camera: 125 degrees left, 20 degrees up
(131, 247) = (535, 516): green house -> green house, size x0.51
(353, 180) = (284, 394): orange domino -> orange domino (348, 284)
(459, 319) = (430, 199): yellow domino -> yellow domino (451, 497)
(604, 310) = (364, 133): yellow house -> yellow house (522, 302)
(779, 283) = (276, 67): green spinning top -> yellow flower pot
* * *
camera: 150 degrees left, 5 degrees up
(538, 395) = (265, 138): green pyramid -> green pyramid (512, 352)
--
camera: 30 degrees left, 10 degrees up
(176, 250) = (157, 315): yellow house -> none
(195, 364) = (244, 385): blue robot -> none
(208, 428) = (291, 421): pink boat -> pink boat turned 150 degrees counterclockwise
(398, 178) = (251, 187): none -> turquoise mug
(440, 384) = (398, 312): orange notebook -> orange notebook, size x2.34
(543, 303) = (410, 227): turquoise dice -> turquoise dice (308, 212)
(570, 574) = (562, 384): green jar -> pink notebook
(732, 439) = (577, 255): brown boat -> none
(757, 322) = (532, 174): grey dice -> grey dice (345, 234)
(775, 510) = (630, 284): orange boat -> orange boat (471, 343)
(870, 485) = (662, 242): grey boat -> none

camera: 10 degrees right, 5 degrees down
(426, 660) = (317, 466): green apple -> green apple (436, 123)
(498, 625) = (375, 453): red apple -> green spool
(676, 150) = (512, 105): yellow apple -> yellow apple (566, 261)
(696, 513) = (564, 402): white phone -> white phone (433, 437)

Your instructions = Transcribe, exactly and without additions, the lines of the records above, beginning with the line that contains "(676, 150) = (512, 105): yellow" and ending with the line that contains "(696, 513) = (564, 402): white", both included.

Task answer =
(676, 150) = (512, 105): yellow apple -> yellow apple (566, 261)
(696, 513) = (564, 402): white phone -> white phone (433, 437)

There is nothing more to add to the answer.